→ Your objective
Go to the line that contains "D6: schottky (A". Restate that line and each one after it exactly, through the end of the records, without pictures.

→ Edit tracking data
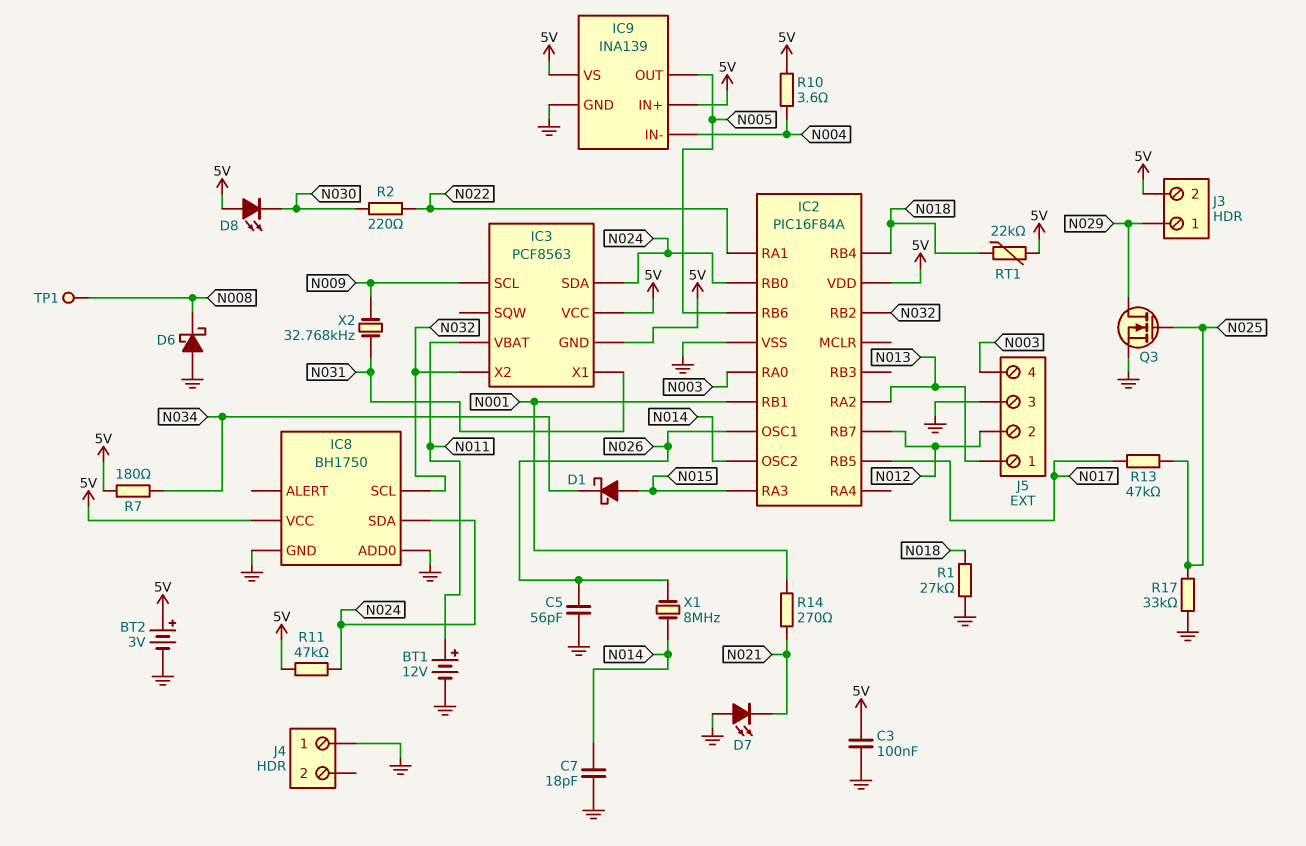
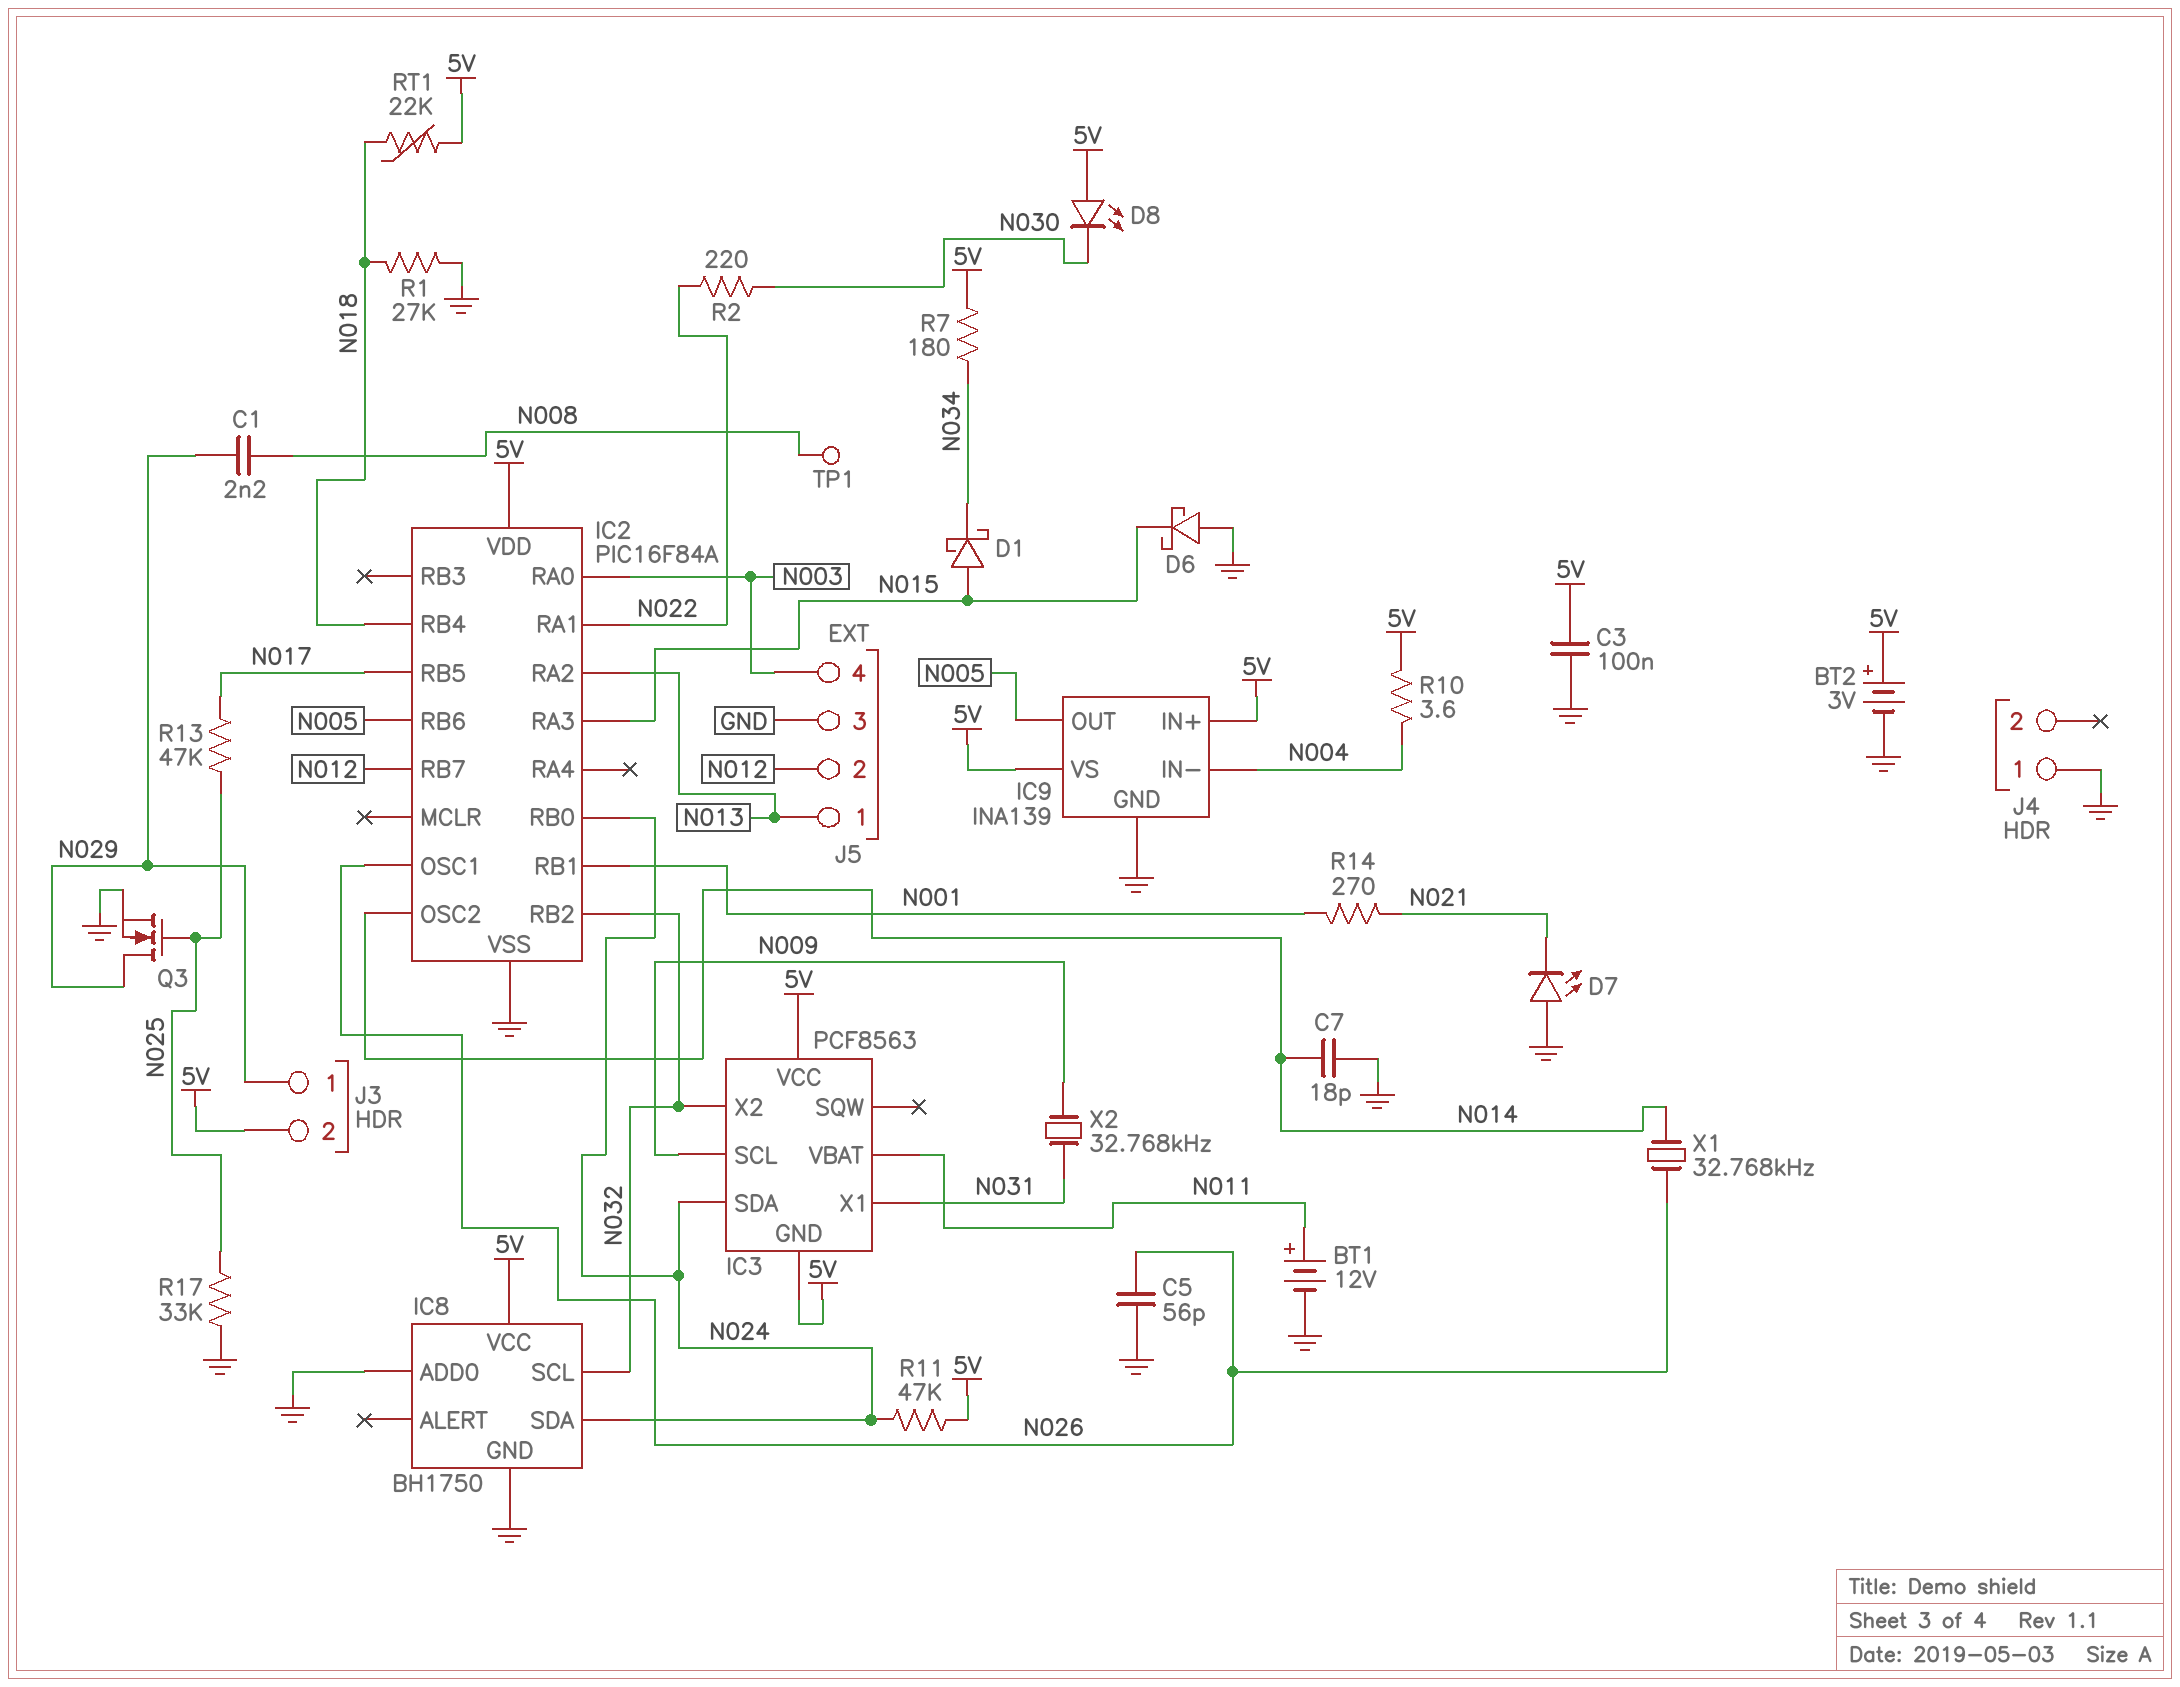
C1: none -> 2.2nF (N008, N029)
D6: schottky (A GND, K N008) -> schottky (A GND, K N015)
X1: 8MHz (N014, N026) -> 32.768kHz (N014, N026)

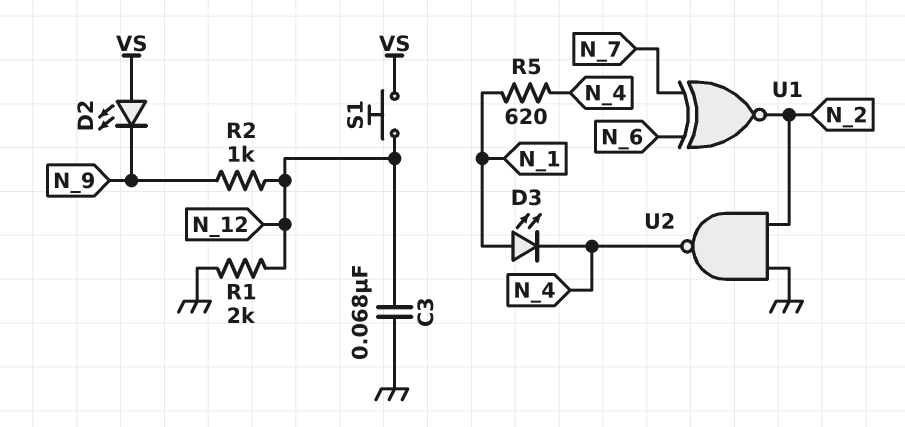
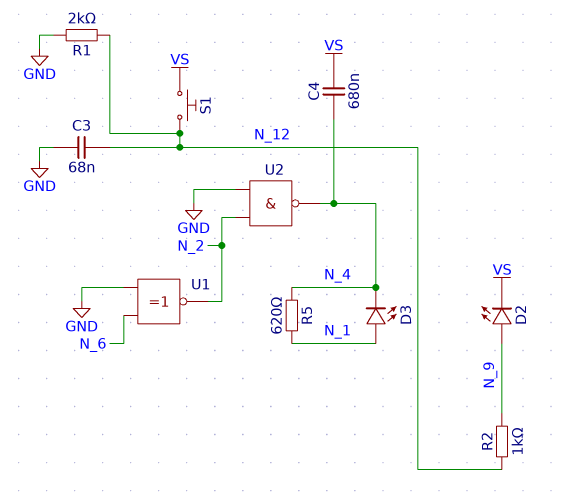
C4: none -> 680nF (N_4, VS)
D2: LED (A VS, K N_9) -> LED (A N_9, K VS)
U1: XNOR (in N_6, in N_7, out N_2) -> XNOR (in GND, in N_6, out N_2)

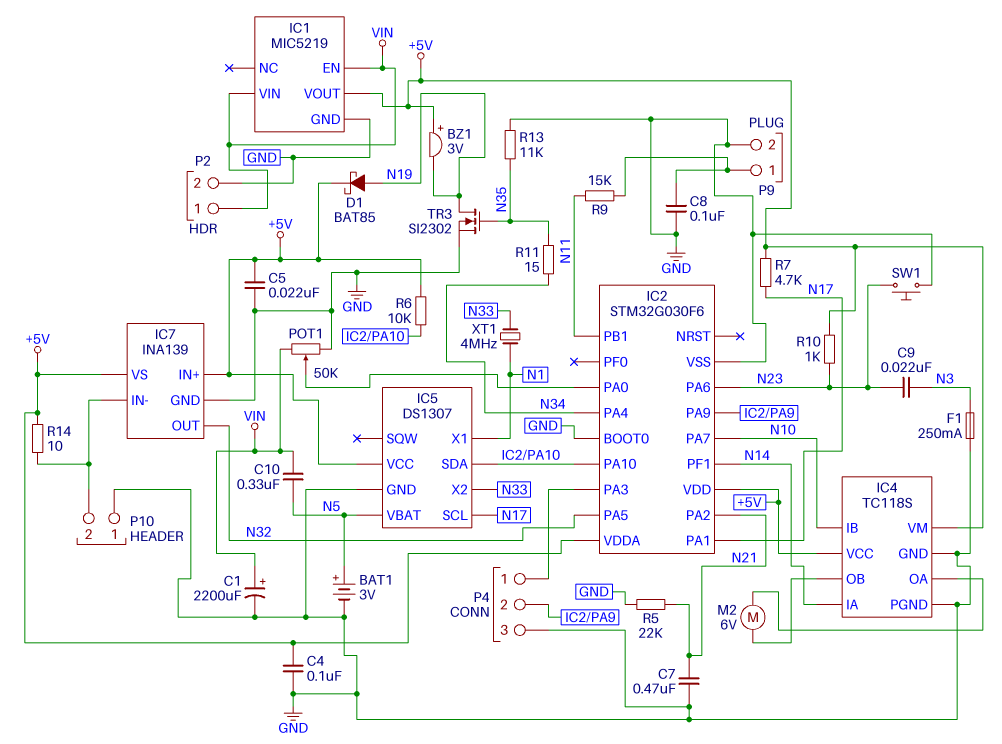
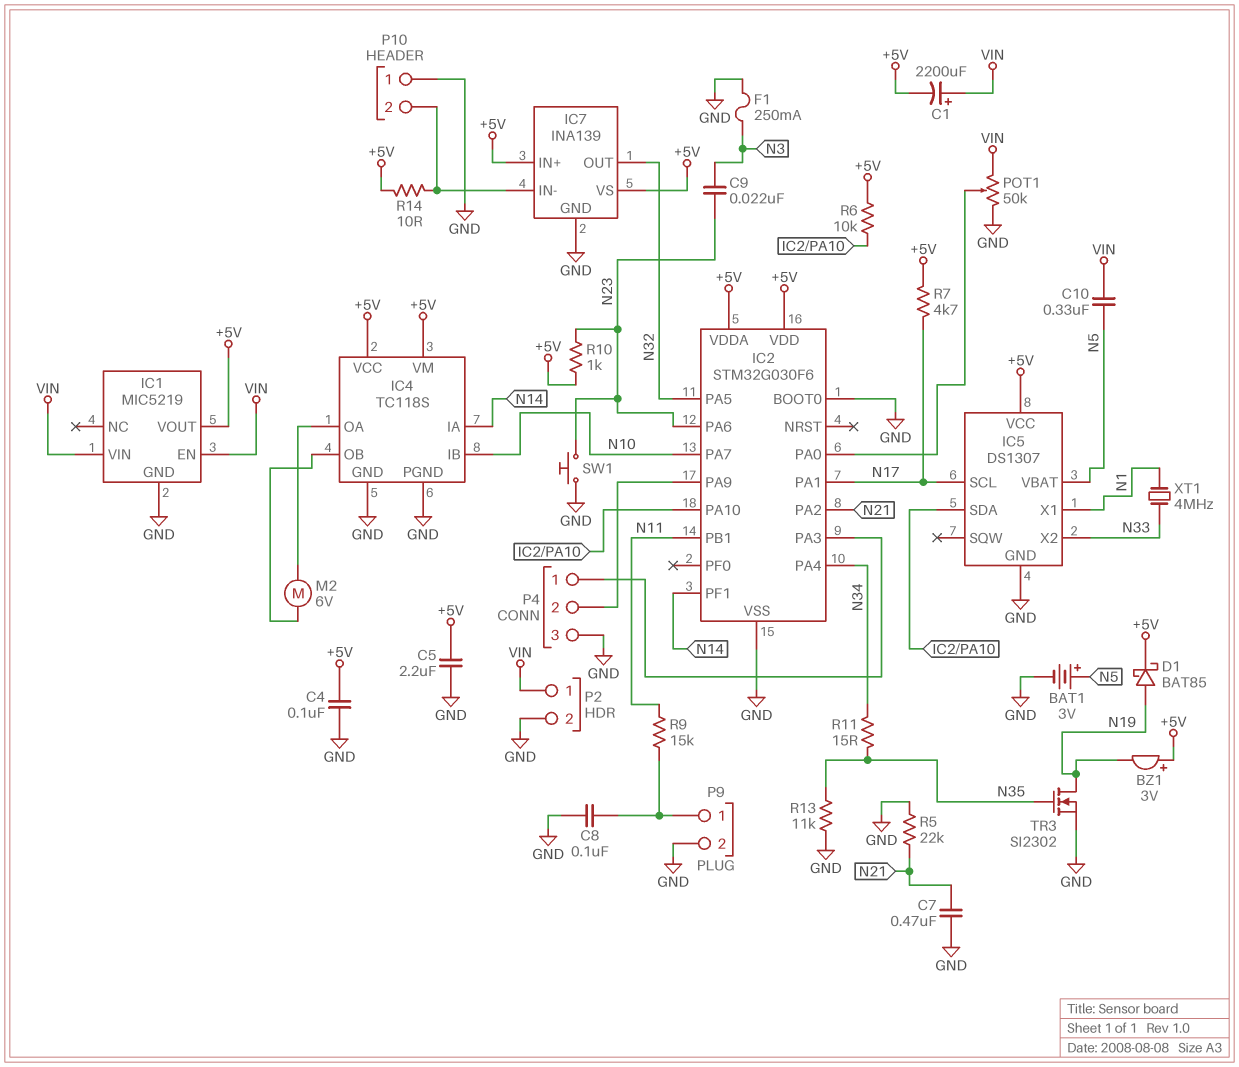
C1: 2200uF (plus VIN, minus GND) -> 2200uF (plus VIN, minus +5V)
C5: 22nF (+5V, GND) -> 2.2uF (+5V, GND)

→ Answer to this problem
D6: schottky (A GND, K N008) -> schottky (A GND, K N015)
X1: 8MHz (N014, N026) -> 32.768kHz (N014, N026)

C4: none -> 680nF (N_4, VS)
D2: LED (A VS, K N_9) -> LED (A N_9, K VS)
U1: XNOR (in N_6, in N_7, out N_2) -> XNOR (in GND, in N_6, out N_2)

C1: 2200uF (plus VIN, minus GND) -> 2200uF (plus VIN, minus +5V)
C5: 22nF (+5V, GND) -> 2.2uF (+5V, GND)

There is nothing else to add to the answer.